* WHAT YOU SHOULD DO *
In the records below, tally the lines that contain the word "degrees" and give only that number.

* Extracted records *
* * * * * * *
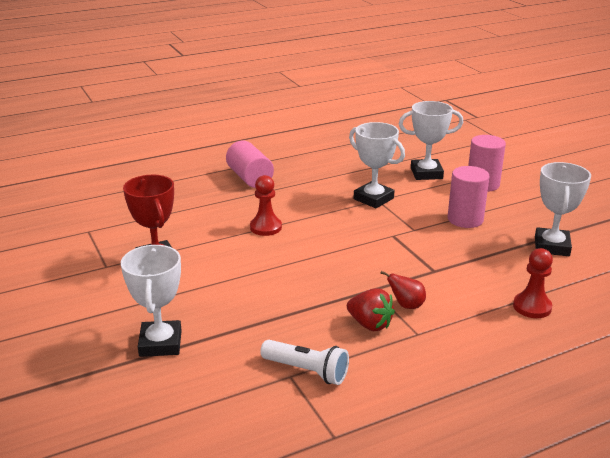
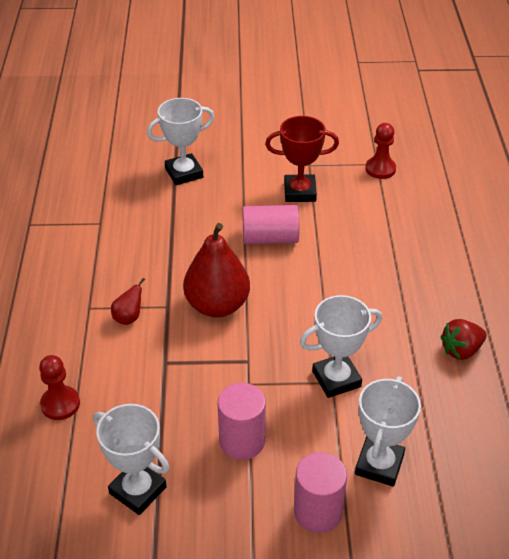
camera: 115 degrees right, 15 degrees up
(160, 343) = (184, 173): white trophy -> white trophy turned 45 degrees counterclockwise
(250, 178) = (440, 292): pink cylinder -> pink cylinder (270, 238)
(266, 227) = (320, 272): red pawn -> red pawn (380, 169)
(307, 371) = (97, 232): white flashlight -> none
(348, 264) = (217, 305): none -> red pear
(370, 324) = (122, 285): red strawberry -> red strawberry (461, 350)

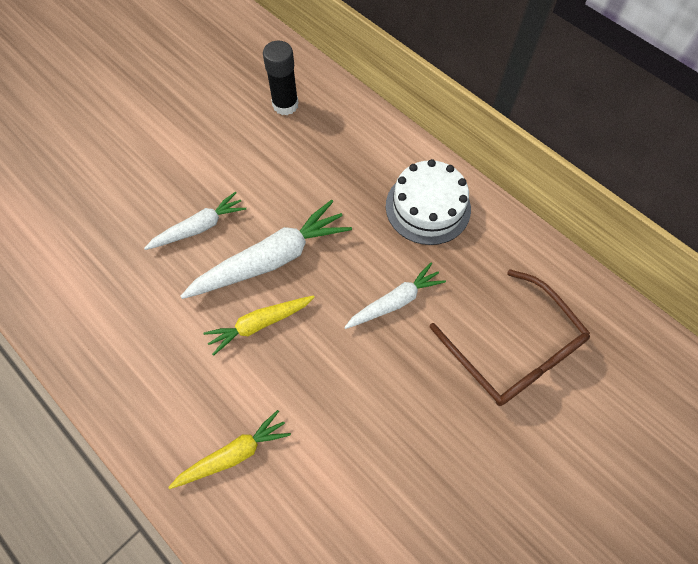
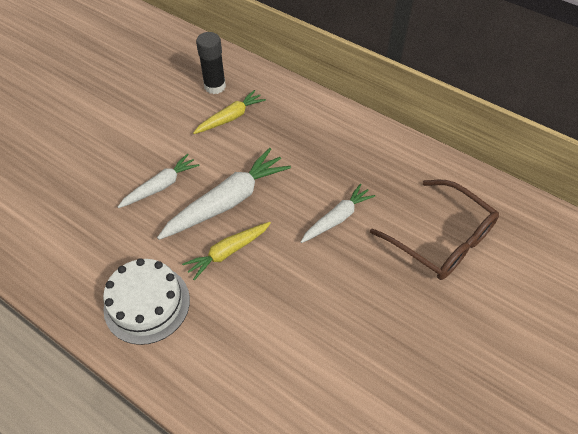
camera: 10 degrees left, 10 degrees down
(234, 454) = (227, 356): yellow carrot -> yellow carrot (230, 117)
(428, 207) = (348, 145): white cake -> white cake (147, 304)

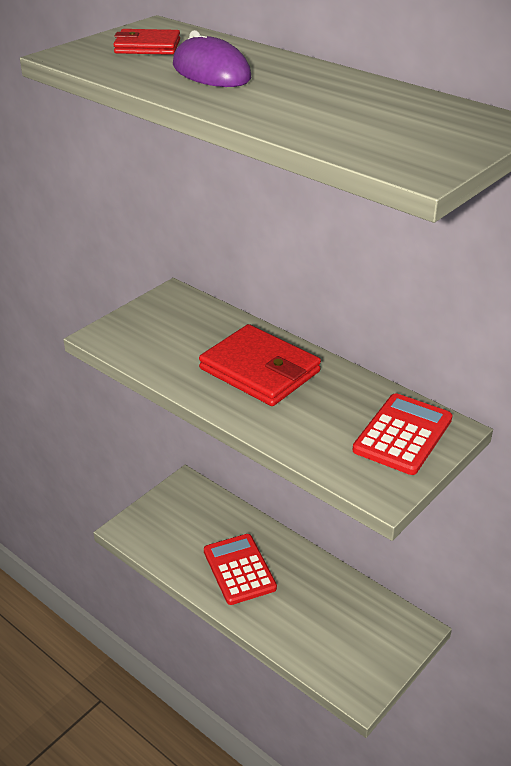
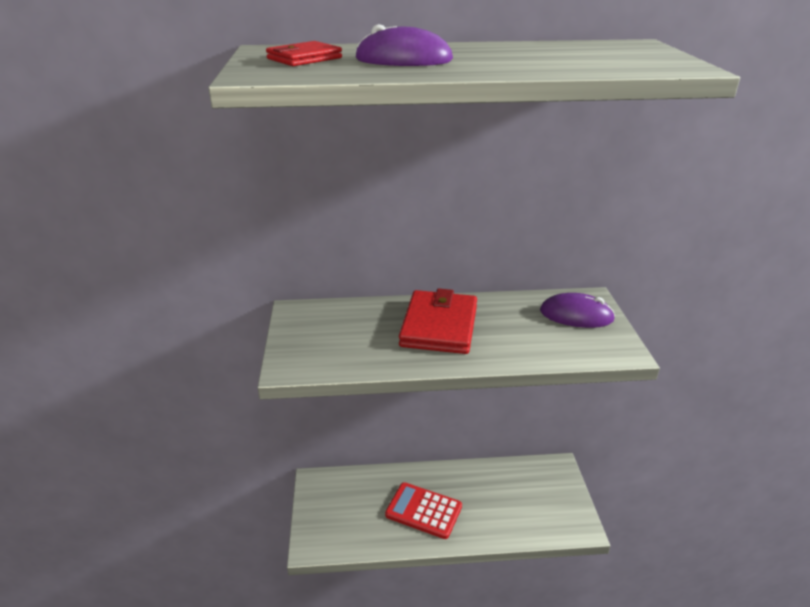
camera: 45 degrees left, 5 degrees down
(259, 370) = (439, 326): red wallet -> red wallet turned 75 degrees counterclockwise
(402, 434) = (576, 315): red calculator -> purple mouse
* * * * * * *
* ANSWER SPACE *
5